### Work instruction
Through the last line of the entries, please copy every line exactly, starting with the one that contains "purple plate L9:M9".

--- Provided records Enclosed Below ---

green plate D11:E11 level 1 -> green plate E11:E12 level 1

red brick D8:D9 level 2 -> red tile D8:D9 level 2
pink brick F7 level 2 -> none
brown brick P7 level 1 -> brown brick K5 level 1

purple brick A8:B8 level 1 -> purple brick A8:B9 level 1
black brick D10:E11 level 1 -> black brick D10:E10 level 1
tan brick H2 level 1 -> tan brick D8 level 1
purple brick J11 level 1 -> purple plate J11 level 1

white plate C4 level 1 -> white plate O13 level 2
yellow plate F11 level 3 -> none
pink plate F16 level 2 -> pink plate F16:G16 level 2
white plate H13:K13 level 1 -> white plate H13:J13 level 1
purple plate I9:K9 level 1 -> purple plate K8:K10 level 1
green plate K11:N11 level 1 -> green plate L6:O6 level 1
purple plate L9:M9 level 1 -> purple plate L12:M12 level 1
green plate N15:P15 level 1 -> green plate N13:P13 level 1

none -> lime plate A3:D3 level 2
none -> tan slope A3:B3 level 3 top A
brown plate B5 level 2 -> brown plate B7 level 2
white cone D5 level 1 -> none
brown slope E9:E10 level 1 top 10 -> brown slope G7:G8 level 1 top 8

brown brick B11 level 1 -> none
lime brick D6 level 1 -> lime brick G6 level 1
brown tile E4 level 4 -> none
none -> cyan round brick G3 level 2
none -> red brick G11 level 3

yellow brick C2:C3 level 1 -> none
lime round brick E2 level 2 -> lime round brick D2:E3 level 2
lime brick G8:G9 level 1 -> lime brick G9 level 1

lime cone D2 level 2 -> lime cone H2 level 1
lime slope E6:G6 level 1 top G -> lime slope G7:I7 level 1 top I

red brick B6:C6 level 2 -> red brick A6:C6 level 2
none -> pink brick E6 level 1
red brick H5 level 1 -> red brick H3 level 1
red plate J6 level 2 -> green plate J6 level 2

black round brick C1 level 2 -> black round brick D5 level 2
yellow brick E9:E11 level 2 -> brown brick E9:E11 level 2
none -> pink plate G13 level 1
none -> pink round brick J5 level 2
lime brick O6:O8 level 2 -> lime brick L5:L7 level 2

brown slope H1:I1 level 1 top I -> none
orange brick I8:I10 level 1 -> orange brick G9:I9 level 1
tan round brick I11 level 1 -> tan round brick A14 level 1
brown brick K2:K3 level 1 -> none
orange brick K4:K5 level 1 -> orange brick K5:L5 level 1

--- End of Enclosed Provided records ---

### Answer to this problem
purple plate L9:M9 level 1 -> purple plate L12:M12 level 1
green plate N15:P15 level 1 -> green plate N13:P13 level 1

none -> lime plate A3:D3 level 2
none -> tan slope A3:B3 level 3 top A
brown plate B5 level 2 -> brown plate B7 level 2
white cone D5 level 1 -> none
brown slope E9:E10 level 1 top 10 -> brown slope G7:G8 level 1 top 8

brown brick B11 level 1 -> none
lime brick D6 level 1 -> lime brick G6 level 1
brown tile E4 level 4 -> none
none -> cyan round brick G3 level 2
none -> red brick G11 level 3

yellow brick C2:C3 level 1 -> none
lime round brick E2 level 2 -> lime round brick D2:E3 level 2
lime brick G8:G9 level 1 -> lime brick G9 level 1

lime cone D2 level 2 -> lime cone H2 level 1
lime slope E6:G6 level 1 top G -> lime slope G7:I7 level 1 top I

red brick B6:C6 level 2 -> red brick A6:C6 level 2
none -> pink brick E6 level 1
red brick H5 level 1 -> red brick H3 level 1
red plate J6 level 2 -> green plate J6 level 2

black round brick C1 level 2 -> black round brick D5 level 2
yellow brick E9:E11 level 2 -> brown brick E9:E11 level 2
none -> pink plate G13 level 1
none -> pink round brick J5 level 2
lime brick O6:O8 level 2 -> lime brick L5:L7 level 2

brown slope H1:I1 level 1 top I -> none
orange brick I8:I10 level 1 -> orange brick G9:I9 level 1
tan round brick I11 level 1 -> tan round brick A14 level 1
brown brick K2:K3 level 1 -> none
orange brick K4:K5 level 1 -> orange brick K5:L5 level 1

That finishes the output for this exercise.